▸ Your instructions: What do the lines say, reproduced word for word, from the first of the entries below through the line bearing "none -> purple plate J7:J8 level 1"?

▸ Records:
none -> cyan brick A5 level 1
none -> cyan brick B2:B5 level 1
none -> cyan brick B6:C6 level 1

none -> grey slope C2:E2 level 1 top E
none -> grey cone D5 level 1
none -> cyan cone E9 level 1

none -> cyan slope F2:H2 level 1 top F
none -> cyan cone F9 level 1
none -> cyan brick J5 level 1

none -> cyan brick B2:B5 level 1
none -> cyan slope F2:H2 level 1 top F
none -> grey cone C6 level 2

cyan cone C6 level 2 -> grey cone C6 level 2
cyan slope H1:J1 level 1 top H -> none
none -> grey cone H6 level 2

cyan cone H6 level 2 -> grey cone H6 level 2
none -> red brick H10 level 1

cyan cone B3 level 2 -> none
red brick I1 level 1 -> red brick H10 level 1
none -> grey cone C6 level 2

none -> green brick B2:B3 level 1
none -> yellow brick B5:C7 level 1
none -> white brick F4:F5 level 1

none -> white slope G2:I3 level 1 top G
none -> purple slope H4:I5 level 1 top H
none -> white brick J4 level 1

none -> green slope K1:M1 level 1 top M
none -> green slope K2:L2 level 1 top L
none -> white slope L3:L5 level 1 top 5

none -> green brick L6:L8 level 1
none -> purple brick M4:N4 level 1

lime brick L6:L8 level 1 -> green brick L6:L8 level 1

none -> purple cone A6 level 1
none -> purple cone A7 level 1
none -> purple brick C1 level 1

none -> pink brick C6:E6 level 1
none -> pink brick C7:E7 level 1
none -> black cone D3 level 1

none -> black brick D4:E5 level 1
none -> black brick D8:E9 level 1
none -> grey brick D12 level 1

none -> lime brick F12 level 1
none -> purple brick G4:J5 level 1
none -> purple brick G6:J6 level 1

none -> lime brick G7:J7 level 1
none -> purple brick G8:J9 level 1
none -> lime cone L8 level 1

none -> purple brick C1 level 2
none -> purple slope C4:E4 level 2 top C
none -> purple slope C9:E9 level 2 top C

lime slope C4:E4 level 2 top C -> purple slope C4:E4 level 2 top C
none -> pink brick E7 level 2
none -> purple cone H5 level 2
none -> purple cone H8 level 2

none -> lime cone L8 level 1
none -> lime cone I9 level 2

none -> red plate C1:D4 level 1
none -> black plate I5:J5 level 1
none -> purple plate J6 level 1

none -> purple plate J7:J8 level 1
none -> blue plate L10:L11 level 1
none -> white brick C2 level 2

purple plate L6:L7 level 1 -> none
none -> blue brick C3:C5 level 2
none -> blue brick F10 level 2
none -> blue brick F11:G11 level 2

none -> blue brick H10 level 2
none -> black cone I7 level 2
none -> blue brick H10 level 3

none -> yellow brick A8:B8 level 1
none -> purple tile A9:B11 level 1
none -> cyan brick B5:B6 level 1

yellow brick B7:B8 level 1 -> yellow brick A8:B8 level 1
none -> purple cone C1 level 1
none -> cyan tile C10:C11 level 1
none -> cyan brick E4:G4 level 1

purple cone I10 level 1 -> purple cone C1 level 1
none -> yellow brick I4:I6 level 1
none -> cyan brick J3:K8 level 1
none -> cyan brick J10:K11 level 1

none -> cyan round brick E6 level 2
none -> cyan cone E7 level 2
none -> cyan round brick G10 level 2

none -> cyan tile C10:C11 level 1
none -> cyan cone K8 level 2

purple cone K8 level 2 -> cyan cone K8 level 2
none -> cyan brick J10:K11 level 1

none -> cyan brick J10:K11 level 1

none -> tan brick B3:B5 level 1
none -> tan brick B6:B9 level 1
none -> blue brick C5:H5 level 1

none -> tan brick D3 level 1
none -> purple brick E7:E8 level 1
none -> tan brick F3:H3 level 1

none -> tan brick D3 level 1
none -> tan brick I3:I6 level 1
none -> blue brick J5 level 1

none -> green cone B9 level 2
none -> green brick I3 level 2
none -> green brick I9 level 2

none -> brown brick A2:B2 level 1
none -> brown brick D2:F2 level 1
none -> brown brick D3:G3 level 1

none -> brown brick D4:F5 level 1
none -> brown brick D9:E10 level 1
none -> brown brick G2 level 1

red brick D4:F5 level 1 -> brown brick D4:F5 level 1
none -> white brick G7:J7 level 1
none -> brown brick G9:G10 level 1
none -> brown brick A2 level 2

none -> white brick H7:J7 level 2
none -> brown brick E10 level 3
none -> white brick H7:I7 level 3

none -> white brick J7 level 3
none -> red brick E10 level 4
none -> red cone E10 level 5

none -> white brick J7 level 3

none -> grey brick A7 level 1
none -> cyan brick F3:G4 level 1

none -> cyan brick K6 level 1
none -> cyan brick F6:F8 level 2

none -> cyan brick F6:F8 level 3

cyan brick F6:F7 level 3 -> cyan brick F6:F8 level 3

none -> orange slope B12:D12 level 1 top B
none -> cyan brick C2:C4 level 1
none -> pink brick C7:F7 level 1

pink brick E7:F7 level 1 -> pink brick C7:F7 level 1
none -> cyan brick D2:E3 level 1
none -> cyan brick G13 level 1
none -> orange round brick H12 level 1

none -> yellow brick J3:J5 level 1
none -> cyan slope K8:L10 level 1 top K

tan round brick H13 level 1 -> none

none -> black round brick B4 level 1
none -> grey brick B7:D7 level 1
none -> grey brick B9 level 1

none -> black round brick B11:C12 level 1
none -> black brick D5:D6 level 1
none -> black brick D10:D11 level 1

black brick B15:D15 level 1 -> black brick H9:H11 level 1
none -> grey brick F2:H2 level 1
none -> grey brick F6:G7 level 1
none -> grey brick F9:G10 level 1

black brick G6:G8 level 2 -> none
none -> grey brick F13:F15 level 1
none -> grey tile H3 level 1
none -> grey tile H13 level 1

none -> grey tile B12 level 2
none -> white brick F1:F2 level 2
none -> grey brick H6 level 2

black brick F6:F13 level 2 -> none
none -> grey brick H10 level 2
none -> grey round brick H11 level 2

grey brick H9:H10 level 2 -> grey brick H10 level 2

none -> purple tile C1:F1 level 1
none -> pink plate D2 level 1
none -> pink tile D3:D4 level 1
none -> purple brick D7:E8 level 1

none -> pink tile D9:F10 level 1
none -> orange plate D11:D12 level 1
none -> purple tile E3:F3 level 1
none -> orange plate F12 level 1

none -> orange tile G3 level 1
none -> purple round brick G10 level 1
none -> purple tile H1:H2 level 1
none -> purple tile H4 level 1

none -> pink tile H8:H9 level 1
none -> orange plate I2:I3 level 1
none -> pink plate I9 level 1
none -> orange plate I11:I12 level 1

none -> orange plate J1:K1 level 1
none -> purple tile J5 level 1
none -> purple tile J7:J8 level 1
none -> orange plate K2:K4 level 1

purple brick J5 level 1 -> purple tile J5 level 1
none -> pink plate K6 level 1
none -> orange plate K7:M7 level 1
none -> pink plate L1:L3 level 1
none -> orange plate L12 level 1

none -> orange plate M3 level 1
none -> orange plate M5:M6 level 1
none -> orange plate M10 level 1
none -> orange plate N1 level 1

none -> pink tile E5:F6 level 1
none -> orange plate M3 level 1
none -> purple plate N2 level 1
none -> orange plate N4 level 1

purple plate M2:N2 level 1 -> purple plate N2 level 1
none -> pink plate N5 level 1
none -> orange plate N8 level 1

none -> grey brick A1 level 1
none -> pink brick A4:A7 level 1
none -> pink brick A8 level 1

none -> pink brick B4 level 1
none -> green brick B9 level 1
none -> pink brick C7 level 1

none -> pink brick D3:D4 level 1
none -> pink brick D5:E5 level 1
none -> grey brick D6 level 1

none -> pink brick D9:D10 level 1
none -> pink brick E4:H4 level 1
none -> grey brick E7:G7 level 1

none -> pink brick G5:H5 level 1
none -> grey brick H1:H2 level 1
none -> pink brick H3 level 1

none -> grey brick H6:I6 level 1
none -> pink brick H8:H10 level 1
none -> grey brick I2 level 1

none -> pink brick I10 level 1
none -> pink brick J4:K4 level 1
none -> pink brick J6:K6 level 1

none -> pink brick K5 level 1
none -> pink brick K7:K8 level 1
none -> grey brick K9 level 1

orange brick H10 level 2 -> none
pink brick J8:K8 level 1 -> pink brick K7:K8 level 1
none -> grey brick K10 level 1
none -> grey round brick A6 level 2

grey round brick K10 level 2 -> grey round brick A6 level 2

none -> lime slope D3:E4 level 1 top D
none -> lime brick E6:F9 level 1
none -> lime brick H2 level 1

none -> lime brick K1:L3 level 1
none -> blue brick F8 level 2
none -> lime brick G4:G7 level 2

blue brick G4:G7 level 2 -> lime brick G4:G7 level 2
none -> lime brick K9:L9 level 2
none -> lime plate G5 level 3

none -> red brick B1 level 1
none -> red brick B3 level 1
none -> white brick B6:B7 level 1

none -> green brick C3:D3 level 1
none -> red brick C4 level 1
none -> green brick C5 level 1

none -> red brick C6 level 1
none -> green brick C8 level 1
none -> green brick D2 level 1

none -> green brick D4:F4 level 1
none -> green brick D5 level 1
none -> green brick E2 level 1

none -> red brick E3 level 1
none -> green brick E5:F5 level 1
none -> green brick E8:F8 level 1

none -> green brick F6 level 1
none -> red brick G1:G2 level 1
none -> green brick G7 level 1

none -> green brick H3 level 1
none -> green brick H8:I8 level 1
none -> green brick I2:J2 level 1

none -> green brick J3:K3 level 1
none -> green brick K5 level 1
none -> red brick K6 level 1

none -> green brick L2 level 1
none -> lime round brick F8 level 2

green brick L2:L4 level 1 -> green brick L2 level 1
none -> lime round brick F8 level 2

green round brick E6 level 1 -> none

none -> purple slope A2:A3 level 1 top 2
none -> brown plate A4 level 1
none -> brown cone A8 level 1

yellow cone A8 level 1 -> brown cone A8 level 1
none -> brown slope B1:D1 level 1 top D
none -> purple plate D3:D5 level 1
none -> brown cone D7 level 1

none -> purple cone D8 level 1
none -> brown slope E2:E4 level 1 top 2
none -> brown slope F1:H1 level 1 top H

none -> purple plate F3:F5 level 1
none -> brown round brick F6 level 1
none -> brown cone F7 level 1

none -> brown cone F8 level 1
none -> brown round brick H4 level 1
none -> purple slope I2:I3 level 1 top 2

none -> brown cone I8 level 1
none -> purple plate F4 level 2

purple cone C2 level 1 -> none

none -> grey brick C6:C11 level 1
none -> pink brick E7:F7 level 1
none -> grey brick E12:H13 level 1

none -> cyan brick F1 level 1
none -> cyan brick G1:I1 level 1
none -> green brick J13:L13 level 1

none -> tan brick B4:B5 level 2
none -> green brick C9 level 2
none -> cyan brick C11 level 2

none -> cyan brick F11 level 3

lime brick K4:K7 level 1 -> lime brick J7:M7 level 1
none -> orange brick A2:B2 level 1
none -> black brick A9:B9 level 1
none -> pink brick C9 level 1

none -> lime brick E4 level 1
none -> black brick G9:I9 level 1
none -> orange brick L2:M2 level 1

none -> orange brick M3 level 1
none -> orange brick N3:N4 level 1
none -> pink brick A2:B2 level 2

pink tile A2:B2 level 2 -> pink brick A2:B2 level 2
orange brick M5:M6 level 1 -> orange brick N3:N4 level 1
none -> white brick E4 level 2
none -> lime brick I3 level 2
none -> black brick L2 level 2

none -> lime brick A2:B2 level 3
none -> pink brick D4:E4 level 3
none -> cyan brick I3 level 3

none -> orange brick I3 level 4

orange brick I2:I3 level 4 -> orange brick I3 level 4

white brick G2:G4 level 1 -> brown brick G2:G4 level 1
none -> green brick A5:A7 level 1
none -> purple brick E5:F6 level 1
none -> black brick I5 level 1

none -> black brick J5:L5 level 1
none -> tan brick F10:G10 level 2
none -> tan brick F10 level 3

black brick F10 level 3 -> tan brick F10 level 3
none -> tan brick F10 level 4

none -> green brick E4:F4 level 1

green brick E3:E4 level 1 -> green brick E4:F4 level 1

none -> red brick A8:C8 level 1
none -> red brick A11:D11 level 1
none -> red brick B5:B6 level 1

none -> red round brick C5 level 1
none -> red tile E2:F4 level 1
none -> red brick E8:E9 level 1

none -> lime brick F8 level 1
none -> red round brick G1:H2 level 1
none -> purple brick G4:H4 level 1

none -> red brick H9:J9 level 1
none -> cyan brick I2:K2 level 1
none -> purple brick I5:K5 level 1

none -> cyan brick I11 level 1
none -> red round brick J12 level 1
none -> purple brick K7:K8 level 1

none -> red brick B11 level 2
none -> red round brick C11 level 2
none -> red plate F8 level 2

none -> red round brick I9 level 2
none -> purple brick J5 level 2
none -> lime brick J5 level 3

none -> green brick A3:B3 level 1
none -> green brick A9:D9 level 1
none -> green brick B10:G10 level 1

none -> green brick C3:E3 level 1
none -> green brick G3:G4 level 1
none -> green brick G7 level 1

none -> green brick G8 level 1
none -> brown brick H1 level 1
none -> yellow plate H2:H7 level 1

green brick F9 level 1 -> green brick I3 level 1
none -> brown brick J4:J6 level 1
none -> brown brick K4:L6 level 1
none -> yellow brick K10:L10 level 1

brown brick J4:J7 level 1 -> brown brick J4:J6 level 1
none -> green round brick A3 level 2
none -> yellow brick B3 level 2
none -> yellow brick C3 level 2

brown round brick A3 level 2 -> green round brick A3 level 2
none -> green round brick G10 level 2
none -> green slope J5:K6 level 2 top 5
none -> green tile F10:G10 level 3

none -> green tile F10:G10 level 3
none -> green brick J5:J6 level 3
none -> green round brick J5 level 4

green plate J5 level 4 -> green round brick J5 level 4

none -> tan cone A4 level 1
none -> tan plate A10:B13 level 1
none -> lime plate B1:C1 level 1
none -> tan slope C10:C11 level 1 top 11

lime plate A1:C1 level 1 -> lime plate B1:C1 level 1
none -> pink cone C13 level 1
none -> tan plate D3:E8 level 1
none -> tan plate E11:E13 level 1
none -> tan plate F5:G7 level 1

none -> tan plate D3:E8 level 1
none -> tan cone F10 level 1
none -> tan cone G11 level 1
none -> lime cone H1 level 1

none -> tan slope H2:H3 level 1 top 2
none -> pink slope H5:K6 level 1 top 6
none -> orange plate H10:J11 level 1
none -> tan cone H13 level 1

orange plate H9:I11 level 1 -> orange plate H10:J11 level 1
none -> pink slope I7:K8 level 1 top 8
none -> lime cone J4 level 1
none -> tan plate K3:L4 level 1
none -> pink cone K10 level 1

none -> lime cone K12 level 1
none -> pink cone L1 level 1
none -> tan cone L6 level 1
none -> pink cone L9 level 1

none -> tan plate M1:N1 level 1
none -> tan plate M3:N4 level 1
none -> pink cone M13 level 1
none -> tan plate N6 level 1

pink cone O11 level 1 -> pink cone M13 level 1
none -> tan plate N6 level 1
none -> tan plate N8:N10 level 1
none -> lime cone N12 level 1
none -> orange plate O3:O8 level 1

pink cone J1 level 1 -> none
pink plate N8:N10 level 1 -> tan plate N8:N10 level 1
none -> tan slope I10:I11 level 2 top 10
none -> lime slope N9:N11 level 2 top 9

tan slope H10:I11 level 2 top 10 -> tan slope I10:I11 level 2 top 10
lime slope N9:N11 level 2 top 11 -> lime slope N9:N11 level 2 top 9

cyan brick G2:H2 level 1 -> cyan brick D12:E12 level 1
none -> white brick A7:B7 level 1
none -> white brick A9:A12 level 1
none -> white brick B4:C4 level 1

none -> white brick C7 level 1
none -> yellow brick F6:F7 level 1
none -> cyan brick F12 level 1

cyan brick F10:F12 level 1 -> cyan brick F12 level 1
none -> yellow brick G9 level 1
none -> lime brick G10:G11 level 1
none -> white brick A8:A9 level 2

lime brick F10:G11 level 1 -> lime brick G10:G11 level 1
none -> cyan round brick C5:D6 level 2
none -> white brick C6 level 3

▸ Written solution:
none -> cyan brick A5 level 1
none -> cyan brick B2:B5 level 1
none -> cyan brick B6:C6 level 1

none -> grey slope C2:E2 level 1 top E
none -> grey cone D5 level 1
none -> cyan cone E9 level 1

none -> cyan slope F2:H2 level 1 top F
none -> cyan cone F9 level 1
none -> cyan brick J5 level 1

none -> cyan brick B2:B5 level 1
none -> cyan slope F2:H2 level 1 top F
none -> grey cone C6 level 2

cyan cone C6 level 2 -> grey cone C6 level 2
cyan slope H1:J1 level 1 top H -> none
none -> grey cone H6 level 2

cyan cone H6 level 2 -> grey cone H6 level 2
none -> red brick H10 level 1

cyan cone B3 level 2 -> none
red brick I1 level 1 -> red brick H10 level 1
none -> grey cone C6 level 2

none -> green brick B2:B3 level 1
none -> yellow brick B5:C7 level 1
none -> white brick F4:F5 level 1

none -> white slope G2:I3 level 1 top G
none -> purple slope H4:I5 level 1 top H
none -> white brick J4 level 1

none -> green slope K1:M1 level 1 top M
none -> green slope K2:L2 level 1 top L
none -> white slope L3:L5 level 1 top 5

none -> green brick L6:L8 level 1
none -> purple brick M4:N4 level 1

lime brick L6:L8 level 1 -> green brick L6:L8 level 1

none -> purple cone A6 level 1
none -> purple cone A7 level 1
none -> purple brick C1 level 1

none -> pink brick C6:E6 level 1
none -> pink brick C7:E7 level 1
none -> black cone D3 level 1

none -> black brick D4:E5 level 1
none -> black brick D8:E9 level 1
none -> grey brick D12 level 1

none -> lime brick F12 level 1
none -> purple brick G4:J5 level 1
none -> purple brick G6:J6 level 1

none -> lime brick G7:J7 level 1
none -> purple brick G8:J9 level 1
none -> lime cone L8 level 1

none -> purple brick C1 level 2
none -> purple slope C4:E4 level 2 top C
none -> purple slope C9:E9 level 2 top C

lime slope C4:E4 level 2 top C -> purple slope C4:E4 level 2 top C
none -> pink brick E7 level 2
none -> purple cone H5 level 2
none -> purple cone H8 level 2

none -> lime cone L8 level 1
none -> lime cone I9 level 2

none -> red plate C1:D4 level 1
none -> black plate I5:J5 level 1
none -> purple plate J6 level 1

none -> purple plate J7:J8 level 1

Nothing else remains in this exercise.